**What to produce**
Please write out exactly, and only, the lines from the first in the material below to the line containing "IMU1 pin SCL: 13 -> MO", both included.

**Extracted entries**

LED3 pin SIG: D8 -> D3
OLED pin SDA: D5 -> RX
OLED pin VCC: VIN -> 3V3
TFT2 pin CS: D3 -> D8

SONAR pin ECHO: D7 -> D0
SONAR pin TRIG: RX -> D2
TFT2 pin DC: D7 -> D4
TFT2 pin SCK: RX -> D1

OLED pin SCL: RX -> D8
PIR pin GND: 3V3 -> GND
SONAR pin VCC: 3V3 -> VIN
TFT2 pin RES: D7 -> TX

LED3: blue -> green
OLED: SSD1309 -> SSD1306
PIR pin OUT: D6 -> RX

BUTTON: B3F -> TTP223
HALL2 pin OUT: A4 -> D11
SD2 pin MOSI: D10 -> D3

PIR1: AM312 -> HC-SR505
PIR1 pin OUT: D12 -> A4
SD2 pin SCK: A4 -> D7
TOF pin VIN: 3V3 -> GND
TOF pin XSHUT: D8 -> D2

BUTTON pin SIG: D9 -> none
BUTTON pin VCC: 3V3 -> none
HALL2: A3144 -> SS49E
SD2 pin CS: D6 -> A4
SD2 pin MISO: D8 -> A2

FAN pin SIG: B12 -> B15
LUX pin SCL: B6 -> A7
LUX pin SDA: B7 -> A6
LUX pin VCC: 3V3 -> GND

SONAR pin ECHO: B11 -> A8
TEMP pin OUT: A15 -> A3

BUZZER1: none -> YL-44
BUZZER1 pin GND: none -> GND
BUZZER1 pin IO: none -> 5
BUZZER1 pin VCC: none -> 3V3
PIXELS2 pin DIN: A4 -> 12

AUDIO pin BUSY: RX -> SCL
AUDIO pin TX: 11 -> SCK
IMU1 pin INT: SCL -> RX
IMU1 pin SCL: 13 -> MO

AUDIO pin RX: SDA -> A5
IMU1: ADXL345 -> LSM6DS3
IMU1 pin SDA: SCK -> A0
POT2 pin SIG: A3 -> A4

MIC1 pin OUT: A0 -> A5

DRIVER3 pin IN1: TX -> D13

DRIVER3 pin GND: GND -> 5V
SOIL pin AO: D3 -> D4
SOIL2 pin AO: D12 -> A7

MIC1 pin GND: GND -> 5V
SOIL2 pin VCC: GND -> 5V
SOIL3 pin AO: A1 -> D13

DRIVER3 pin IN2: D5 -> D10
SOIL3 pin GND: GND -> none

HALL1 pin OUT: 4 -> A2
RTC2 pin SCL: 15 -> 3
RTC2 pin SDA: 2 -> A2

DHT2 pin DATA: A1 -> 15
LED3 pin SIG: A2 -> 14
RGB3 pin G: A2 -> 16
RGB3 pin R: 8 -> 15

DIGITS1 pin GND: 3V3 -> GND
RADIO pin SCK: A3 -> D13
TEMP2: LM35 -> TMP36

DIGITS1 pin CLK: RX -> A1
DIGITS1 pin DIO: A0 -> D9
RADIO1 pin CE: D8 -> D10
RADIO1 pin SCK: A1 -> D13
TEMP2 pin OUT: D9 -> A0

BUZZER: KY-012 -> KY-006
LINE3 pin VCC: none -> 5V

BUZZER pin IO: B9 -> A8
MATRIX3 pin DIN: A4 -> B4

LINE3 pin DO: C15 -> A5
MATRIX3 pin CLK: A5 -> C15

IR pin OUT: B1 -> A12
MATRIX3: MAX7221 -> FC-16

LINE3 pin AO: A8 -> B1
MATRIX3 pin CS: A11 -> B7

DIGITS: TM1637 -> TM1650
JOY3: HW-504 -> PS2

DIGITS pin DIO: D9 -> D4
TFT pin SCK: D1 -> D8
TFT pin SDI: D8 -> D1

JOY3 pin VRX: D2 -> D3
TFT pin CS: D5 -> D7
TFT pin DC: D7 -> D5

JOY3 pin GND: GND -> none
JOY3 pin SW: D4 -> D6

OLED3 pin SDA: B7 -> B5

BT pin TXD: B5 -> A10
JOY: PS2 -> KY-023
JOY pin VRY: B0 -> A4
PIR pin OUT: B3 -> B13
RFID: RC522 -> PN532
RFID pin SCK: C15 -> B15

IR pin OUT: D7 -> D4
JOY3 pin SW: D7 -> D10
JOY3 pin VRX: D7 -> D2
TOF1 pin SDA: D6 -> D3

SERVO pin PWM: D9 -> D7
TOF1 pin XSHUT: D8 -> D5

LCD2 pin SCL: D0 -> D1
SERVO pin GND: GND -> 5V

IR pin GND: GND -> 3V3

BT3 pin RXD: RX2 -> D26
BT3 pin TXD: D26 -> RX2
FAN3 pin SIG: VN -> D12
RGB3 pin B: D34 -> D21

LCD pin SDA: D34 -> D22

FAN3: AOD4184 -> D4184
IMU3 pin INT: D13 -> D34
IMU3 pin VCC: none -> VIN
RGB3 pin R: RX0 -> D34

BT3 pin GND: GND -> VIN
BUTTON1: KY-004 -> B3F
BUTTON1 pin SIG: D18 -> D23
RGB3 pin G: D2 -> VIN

**Answer box**
LED3 pin SIG: D8 -> D3
OLED pin SDA: D5 -> RX
OLED pin VCC: VIN -> 3V3
TFT2 pin CS: D3 -> D8

SONAR pin ECHO: D7 -> D0
SONAR pin TRIG: RX -> D2
TFT2 pin DC: D7 -> D4
TFT2 pin SCK: RX -> D1

OLED pin SCL: RX -> D8
PIR pin GND: 3V3 -> GND
SONAR pin VCC: 3V3 -> VIN
TFT2 pin RES: D7 -> TX

LED3: blue -> green
OLED: SSD1309 -> SSD1306
PIR pin OUT: D6 -> RX

BUTTON: B3F -> TTP223
HALL2 pin OUT: A4 -> D11
SD2 pin MOSI: D10 -> D3

PIR1: AM312 -> HC-SR505
PIR1 pin OUT: D12 -> A4
SD2 pin SCK: A4 -> D7
TOF pin VIN: 3V3 -> GND
TOF pin XSHUT: D8 -> D2

BUTTON pin SIG: D9 -> none
BUTTON pin VCC: 3V3 -> none
HALL2: A3144 -> SS49E
SD2 pin CS: D6 -> A4
SD2 pin MISO: D8 -> A2

FAN pin SIG: B12 -> B15
LUX pin SCL: B6 -> A7
LUX pin SDA: B7 -> A6
LUX pin VCC: 3V3 -> GND

SONAR pin ECHO: B11 -> A8
TEMP pin OUT: A15 -> A3

BUZZER1: none -> YL-44
BUZZER1 pin GND: none -> GND
BUZZER1 pin IO: none -> 5
BUZZER1 pin VCC: none -> 3V3
PIXELS2 pin DIN: A4 -> 12

AUDIO pin BUSY: RX -> SCL
AUDIO pin TX: 11 -> SCK
IMU1 pin INT: SCL -> RX
IMU1 pin SCL: 13 -> MO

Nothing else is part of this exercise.